## Problem statement
All of the entries below should be returned verbatim, apart from the pictures.

Edit tracking data

━━━━━━

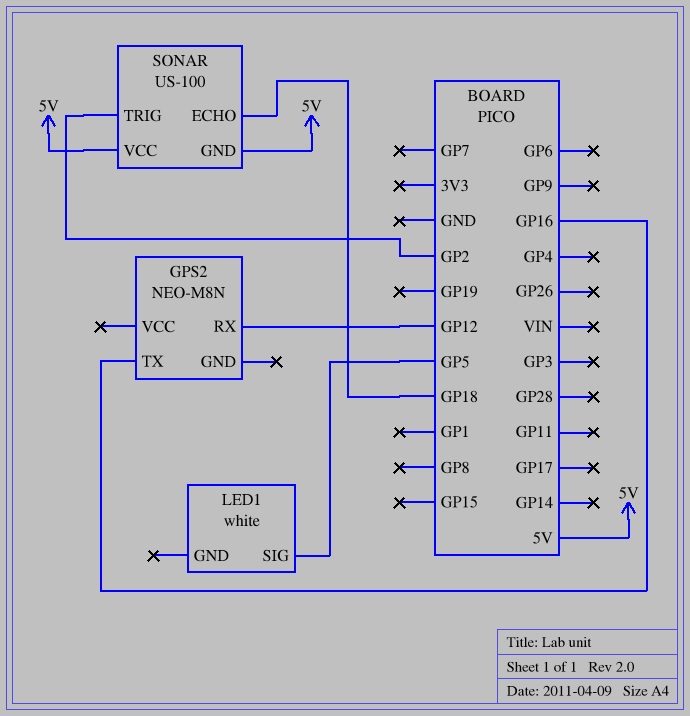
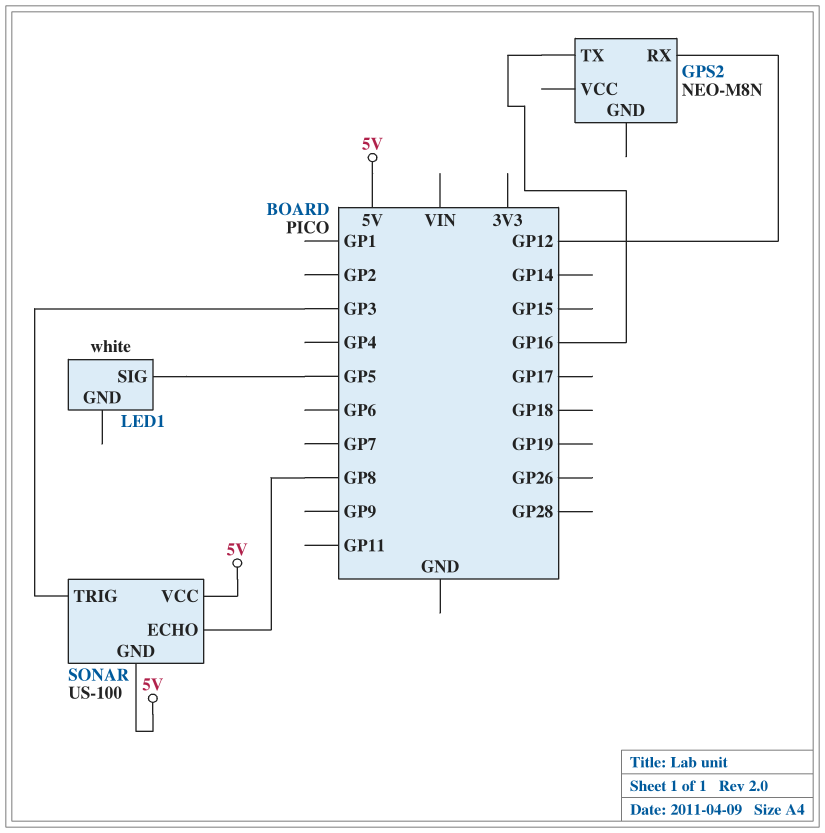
SONAR pin ECHO: GP18 -> GP8
SONAR pin TRIG: GP2 -> GP3

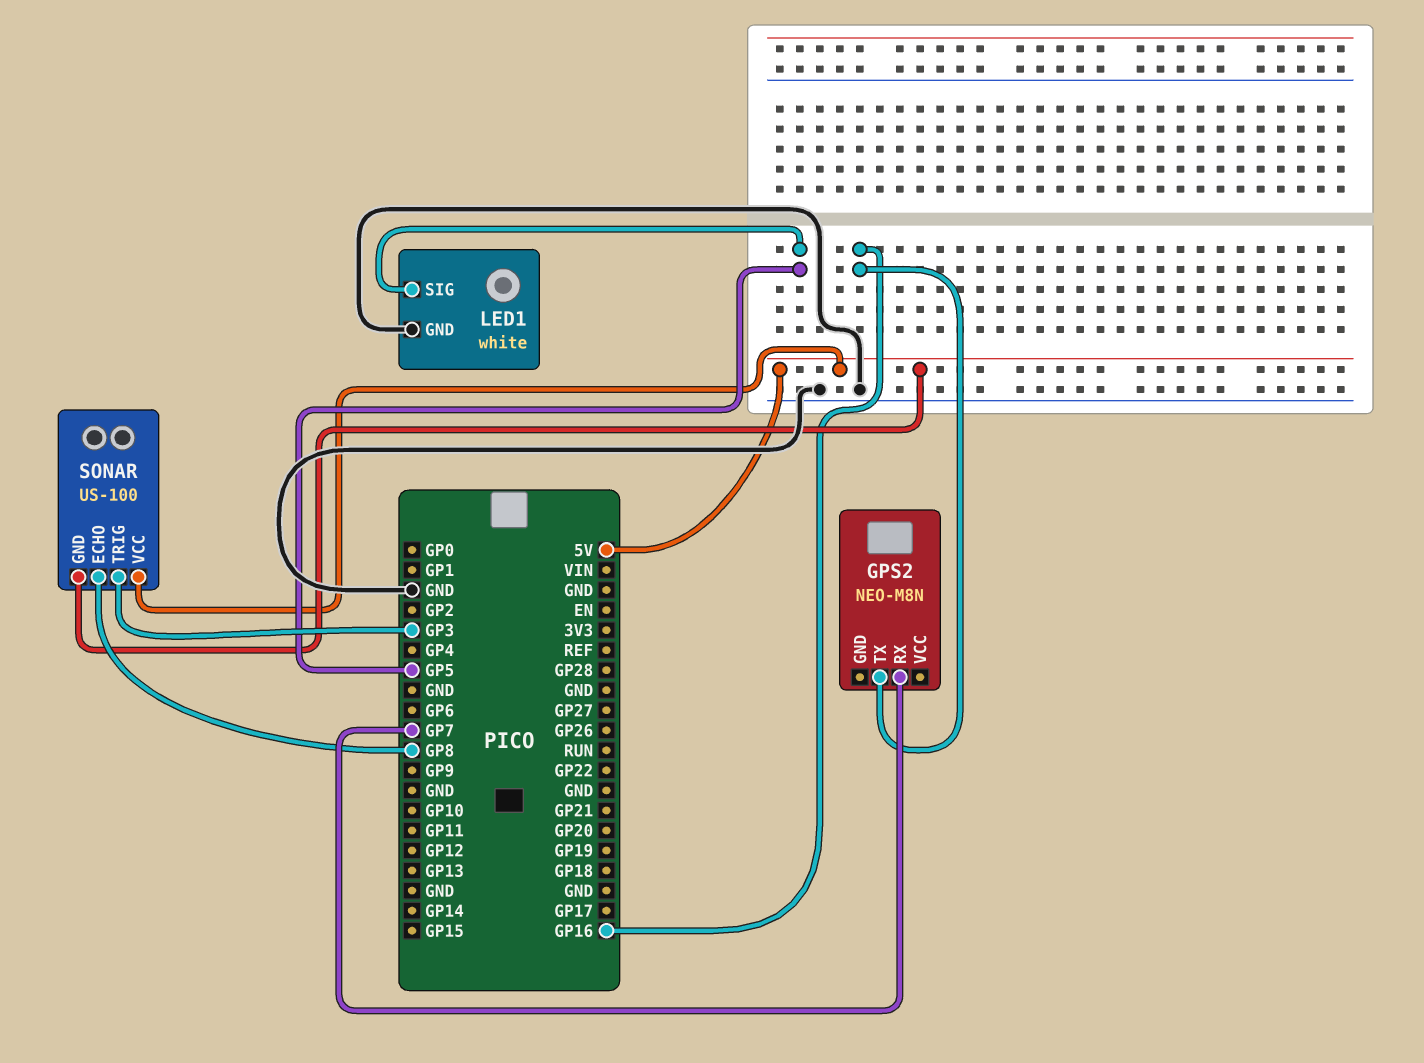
GPS2 pin RX: GP12 -> GP7
LED1 pin GND: none -> GND

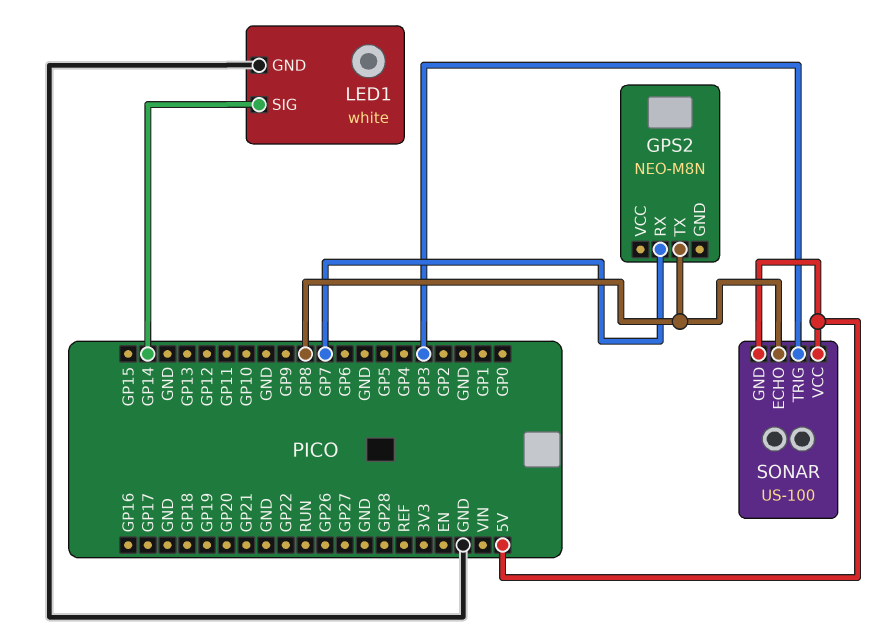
GPS2 pin TX: GP16 -> GP8
LED1 pin SIG: GP5 -> GP14

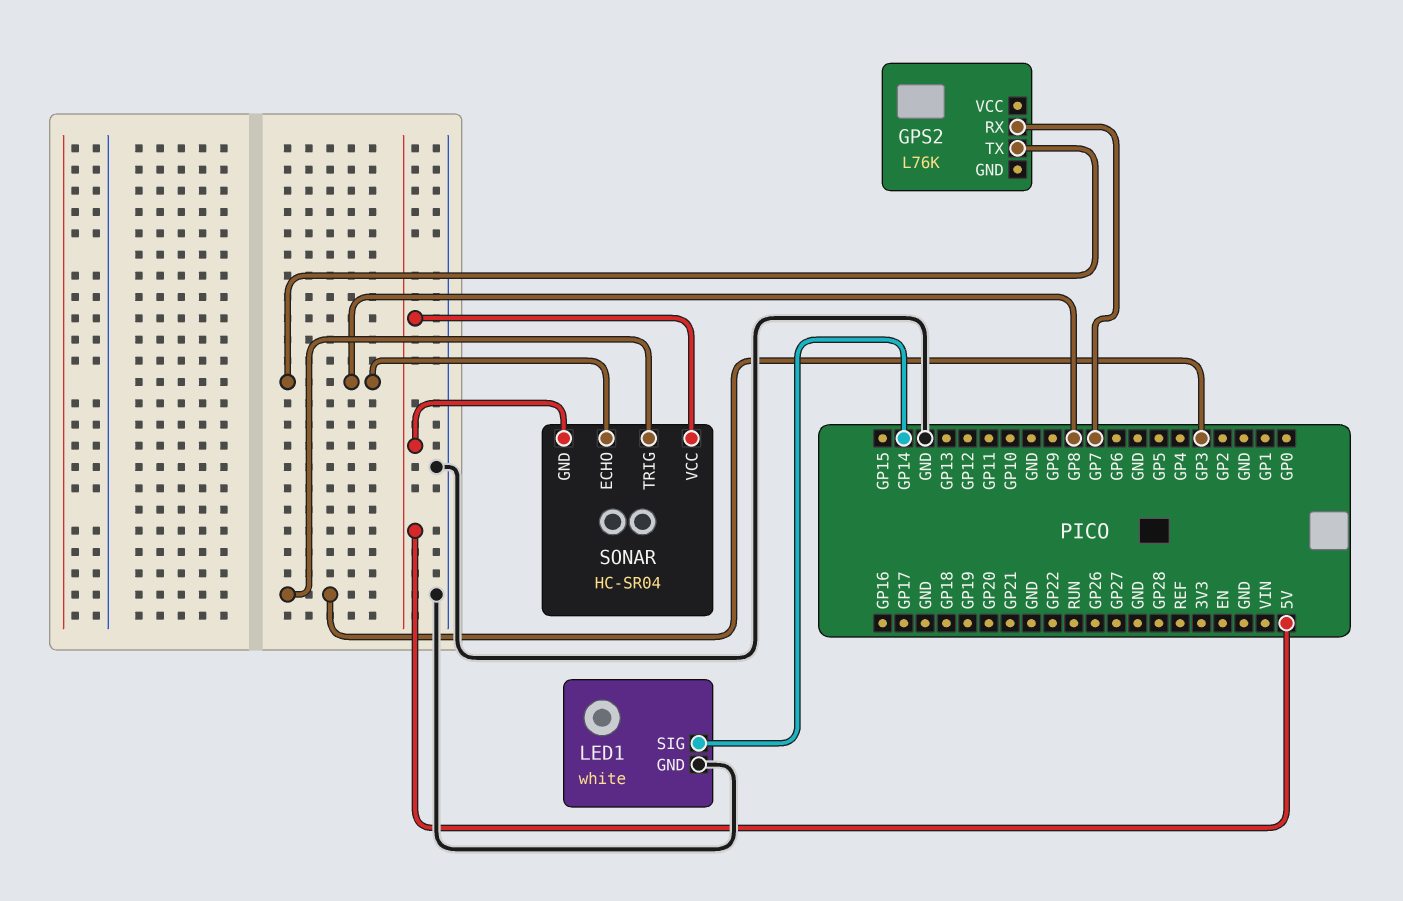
GPS2: NEO-M8N -> L76K
SONAR: US-100 -> HC-SR04

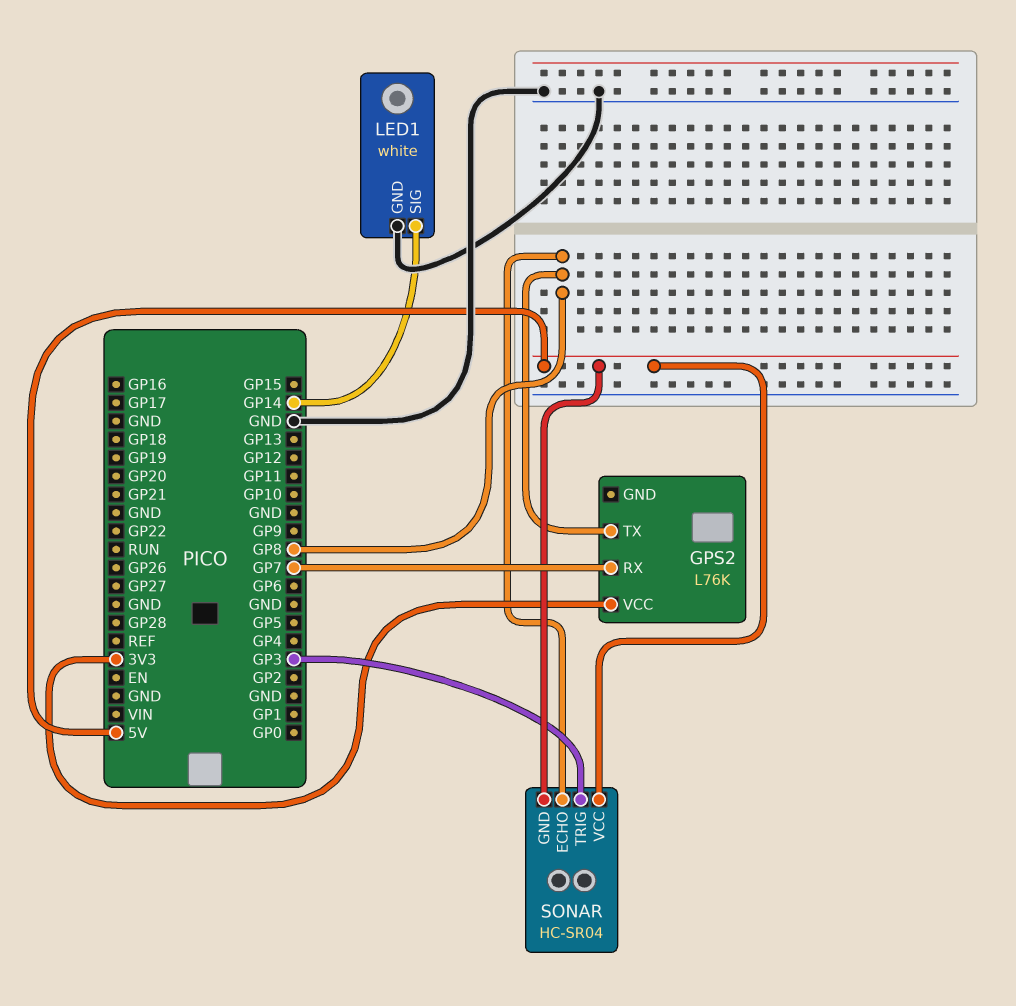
GPS2 pin VCC: none -> 3V3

━━━━━━

## Written reply
SONAR pin ECHO: GP18 -> GP8
SONAR pin TRIG: GP2 -> GP3

GPS2 pin RX: GP12 -> GP7
LED1 pin GND: none -> GND

GPS2 pin TX: GP16 -> GP8
LED1 pin SIG: GP5 -> GP14

GPS2: NEO-M8N -> L76K
SONAR: US-100 -> HC-SR04

GPS2 pin VCC: none -> 3V3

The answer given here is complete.